> **Task to complete**:
Could you set down the lines from the first line of the entries below through the line with "TH1: 22k (GND, VTH) -> 47k (GND, VTH)", exactly and with no pictures?

> **Working data**:
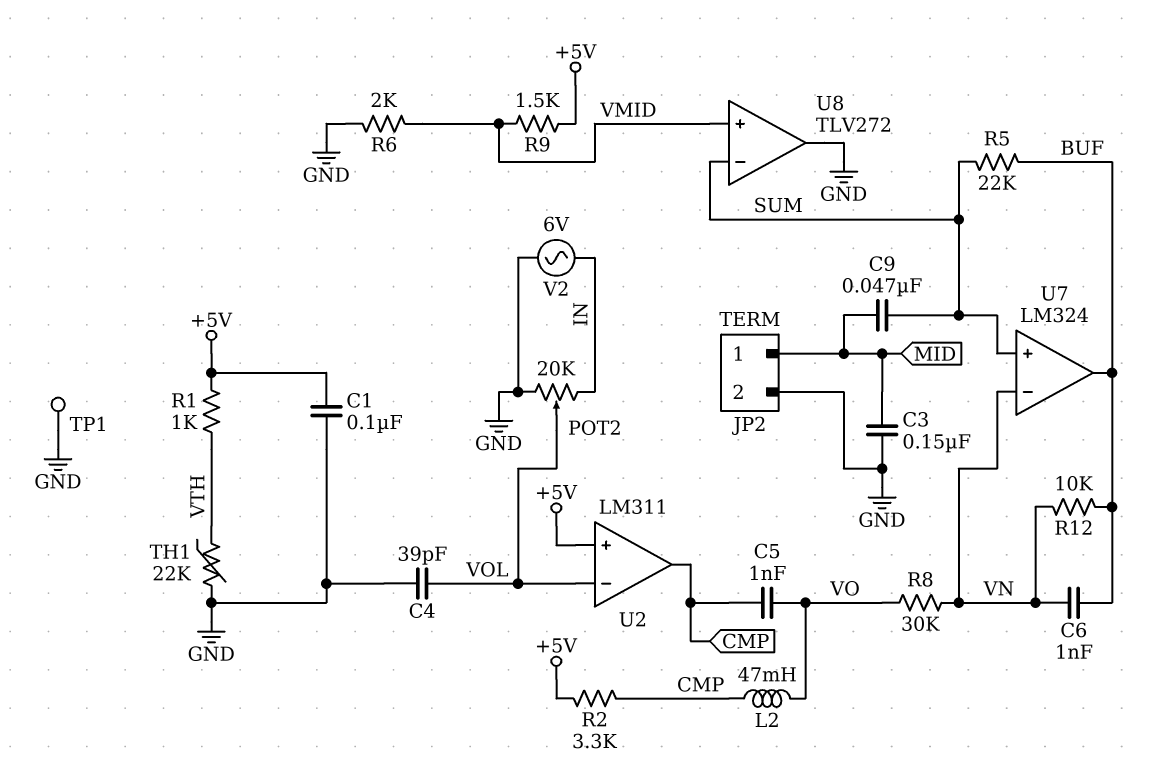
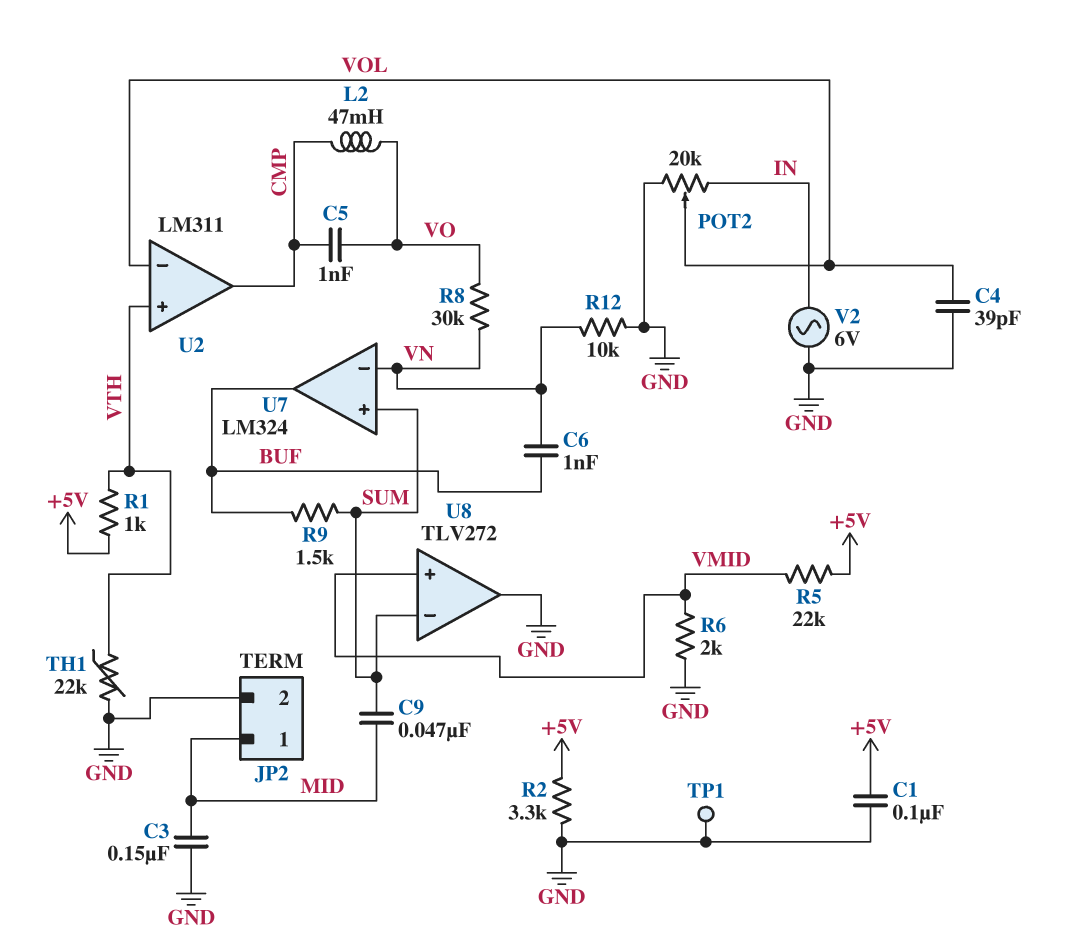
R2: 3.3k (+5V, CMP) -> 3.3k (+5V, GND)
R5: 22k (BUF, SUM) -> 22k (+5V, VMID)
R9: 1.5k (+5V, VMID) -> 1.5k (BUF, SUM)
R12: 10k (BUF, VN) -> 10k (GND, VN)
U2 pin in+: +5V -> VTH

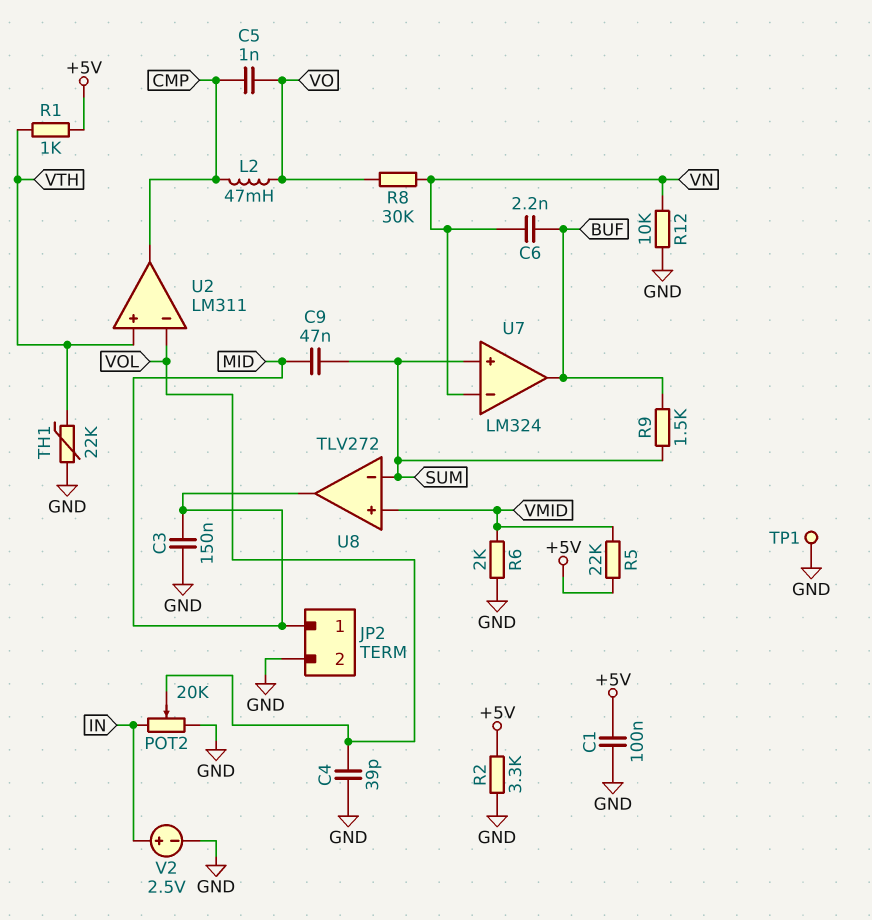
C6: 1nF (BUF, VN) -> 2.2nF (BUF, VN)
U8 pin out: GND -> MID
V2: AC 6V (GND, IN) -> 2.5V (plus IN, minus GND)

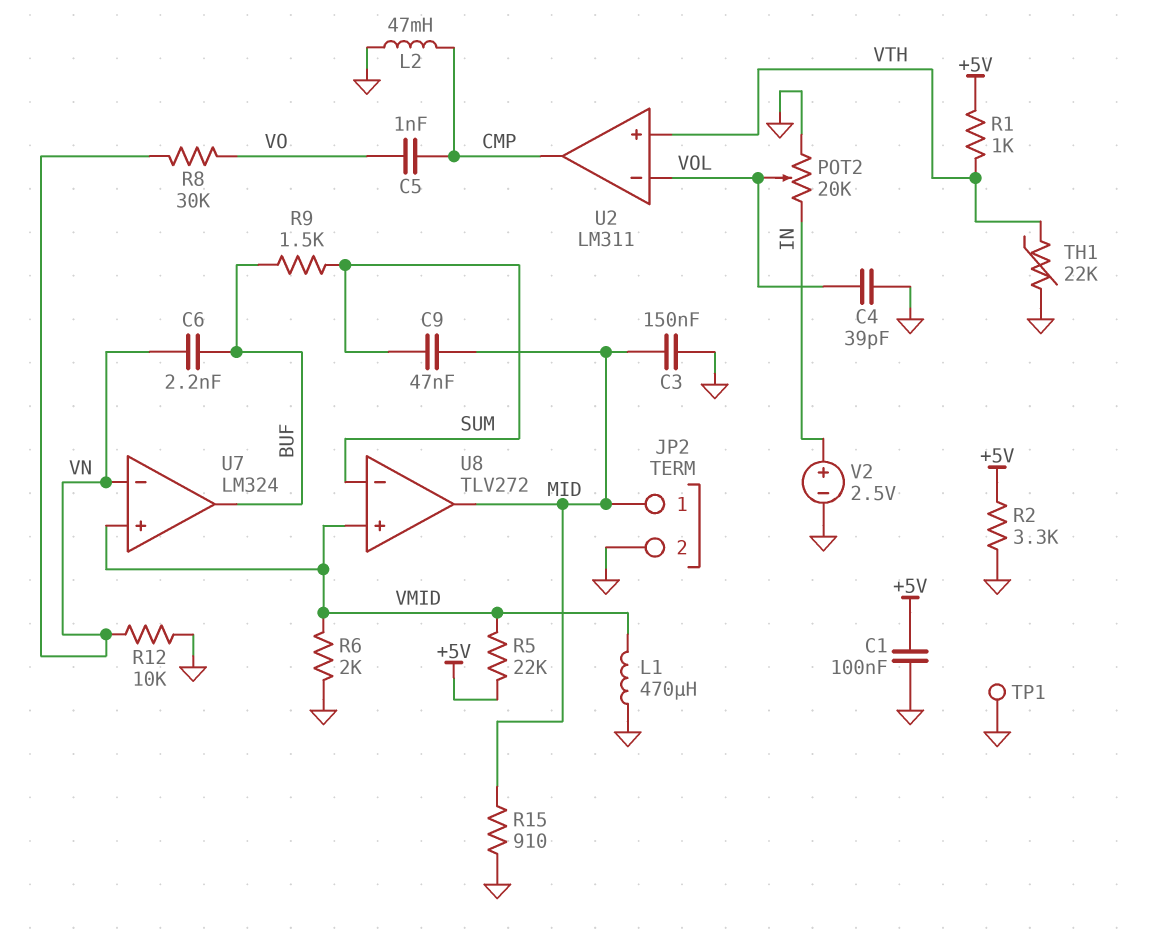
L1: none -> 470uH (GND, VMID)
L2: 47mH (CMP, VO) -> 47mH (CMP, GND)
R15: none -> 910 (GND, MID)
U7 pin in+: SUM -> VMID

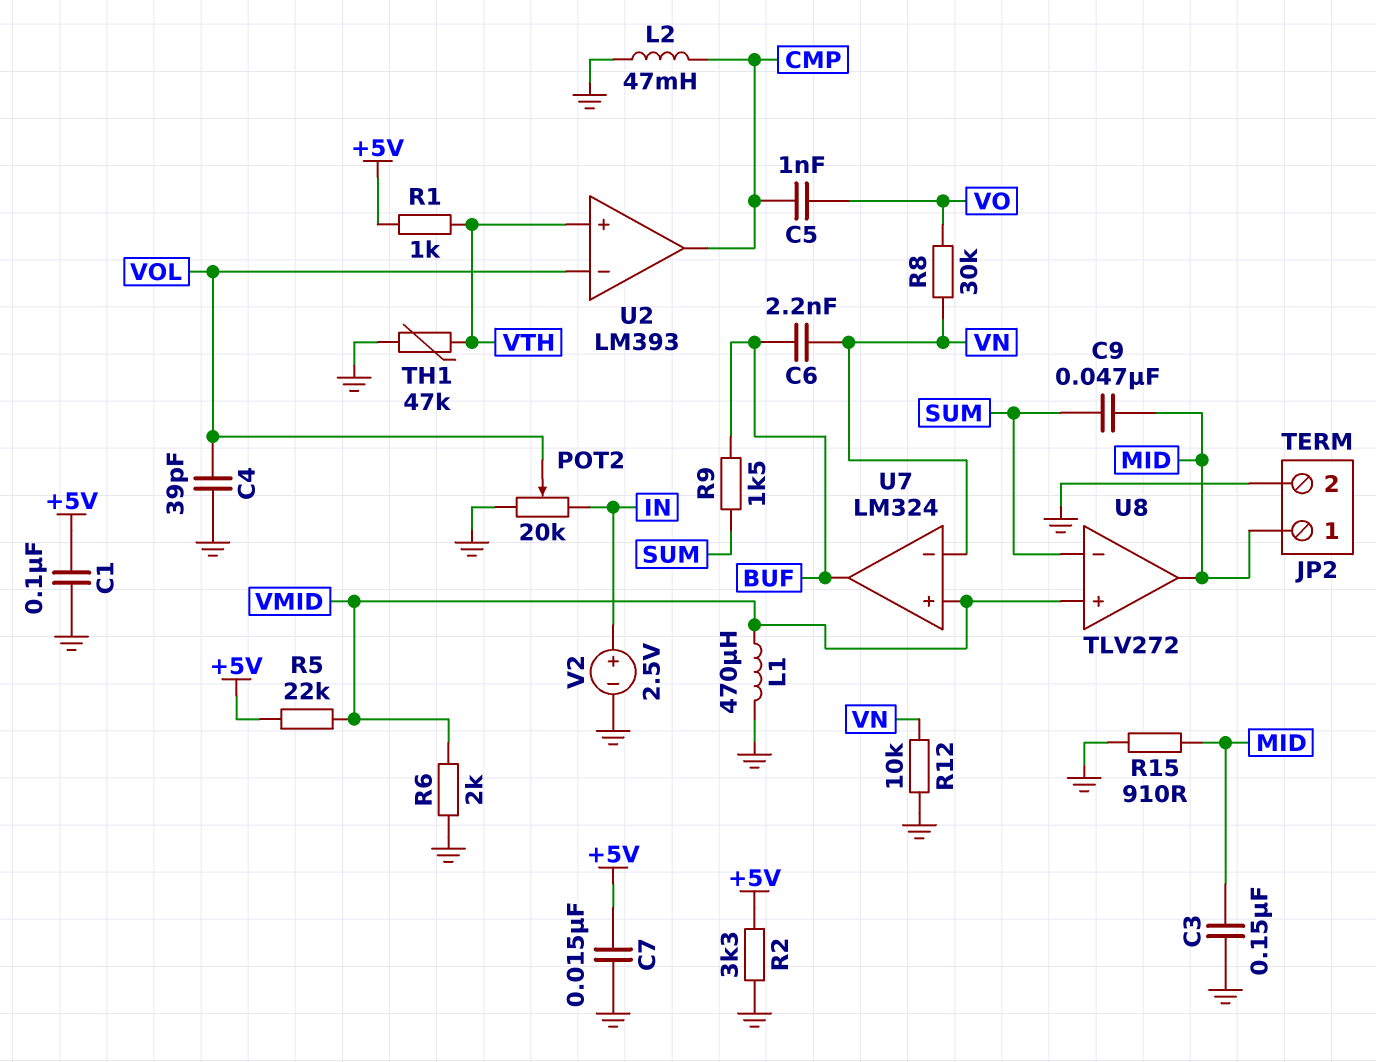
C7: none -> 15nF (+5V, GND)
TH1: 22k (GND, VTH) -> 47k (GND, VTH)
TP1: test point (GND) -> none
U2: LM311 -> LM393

> **Response box**:
R2: 3.3k (+5V, CMP) -> 3.3k (+5V, GND)
R5: 22k (BUF, SUM) -> 22k (+5V, VMID)
R9: 1.5k (+5V, VMID) -> 1.5k (BUF, SUM)
R12: 10k (BUF, VN) -> 10k (GND, VN)
U2 pin in+: +5V -> VTH

C6: 1nF (BUF, VN) -> 2.2nF (BUF, VN)
U8 pin out: GND -> MID
V2: AC 6V (GND, IN) -> 2.5V (plus IN, minus GND)

L1: none -> 470uH (GND, VMID)
L2: 47mH (CMP, VO) -> 47mH (CMP, GND)
R15: none -> 910 (GND, MID)
U7 pin in+: SUM -> VMID

C7: none -> 15nF (+5V, GND)
TH1: 22k (GND, VTH) -> 47k (GND, VTH)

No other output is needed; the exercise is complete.